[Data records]
- - -
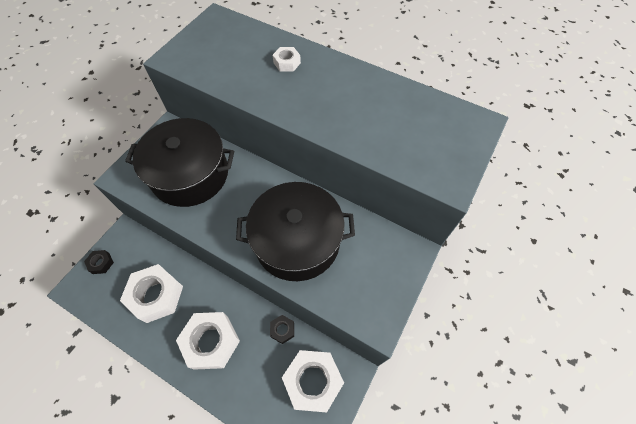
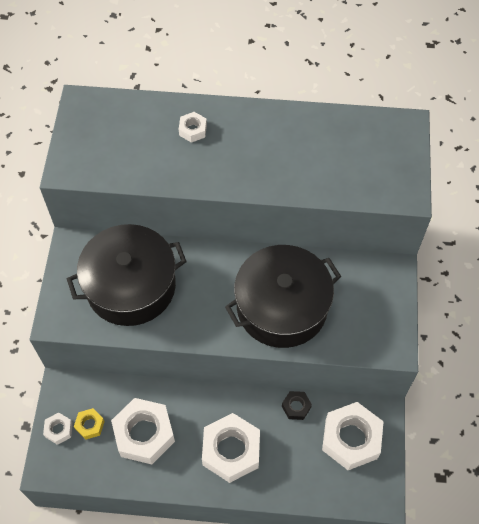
camera: 25 degrees left, 0 degrees up
black nut [84,250,114,274] -> white nut [43,412,73,445]
none -> yellow nut [74,408,105,440]

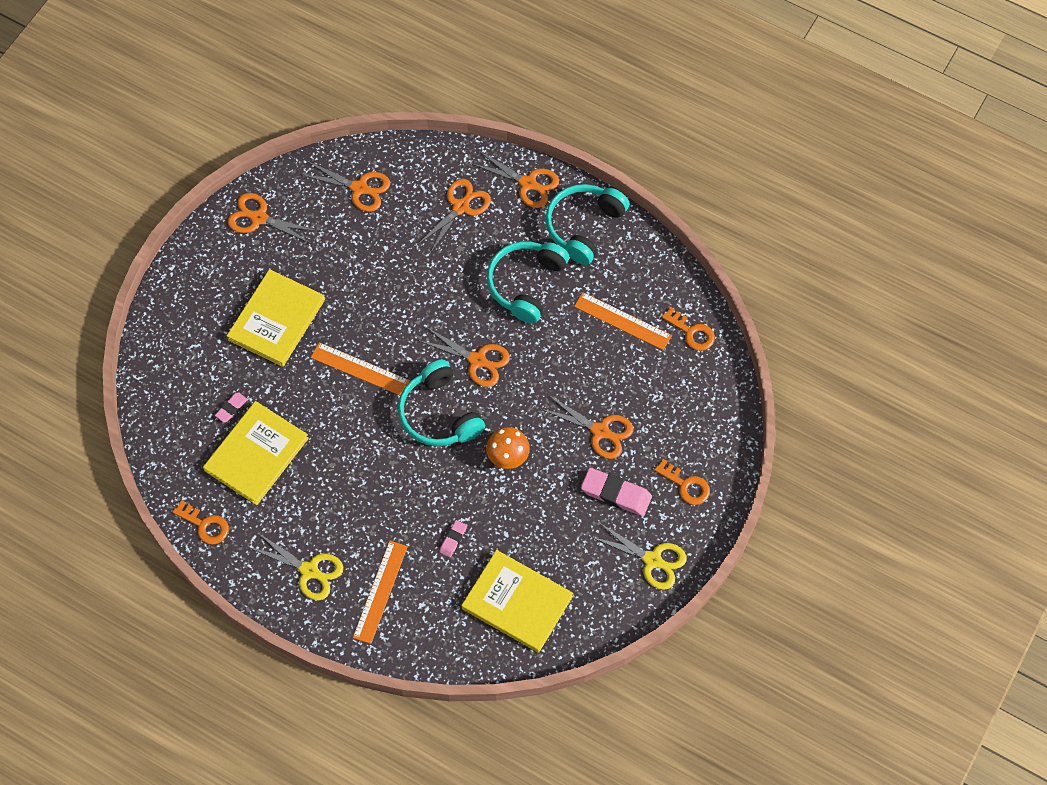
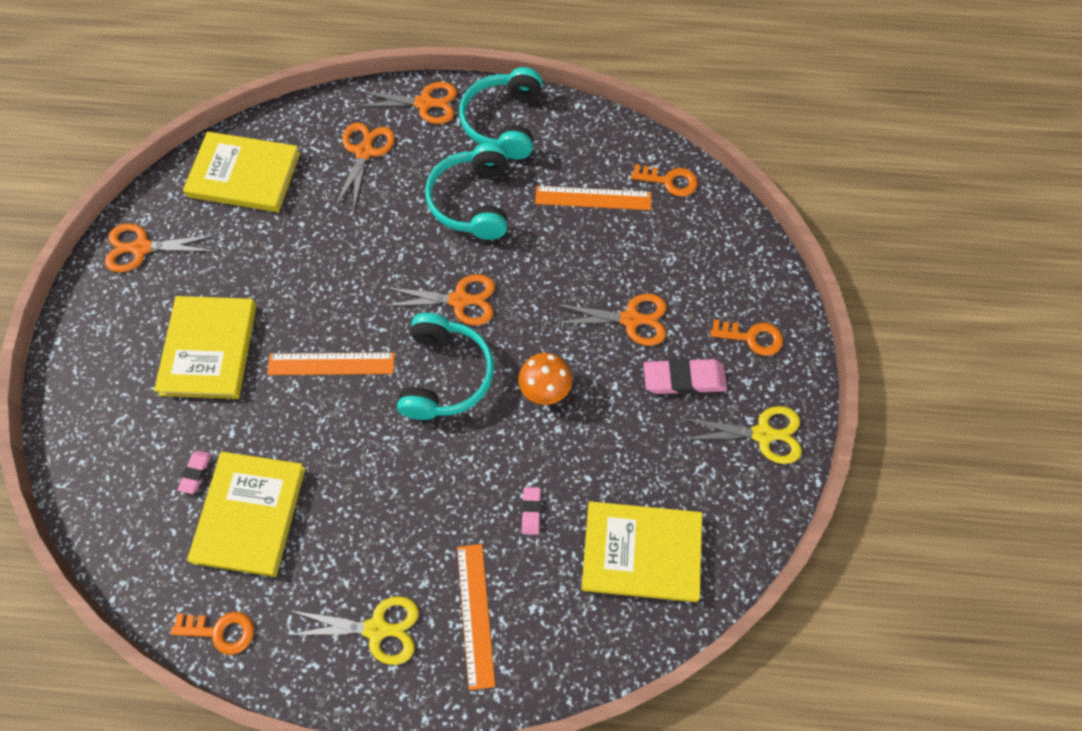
camera: 25 degrees left, 0 degrees up
orange scissors [300,161,390,212] -> yellow book [183,132,300,212]
turquoise headphones [398,360,485,446] -> turquoise headphones turned 120 degrees counterclockwise [397,313,494,420]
- - -
Every line from the one containing "black nut [84,250,114,274]" through the last line of the data, both included, is to be repeated exactly; the pictures are to be left out.

■ ANSWER TO THIS EXERCISE:
black nut [84,250,114,274] -> white nut [43,412,73,445]
none -> yellow nut [74,408,105,440]

camera: 25 degrees left, 0 degrees up
orange scissors [300,161,390,212] -> yellow book [183,132,300,212]
turquoise headphones [398,360,485,446] -> turquoise headphones turned 120 degrees counterclockwise [397,313,494,420]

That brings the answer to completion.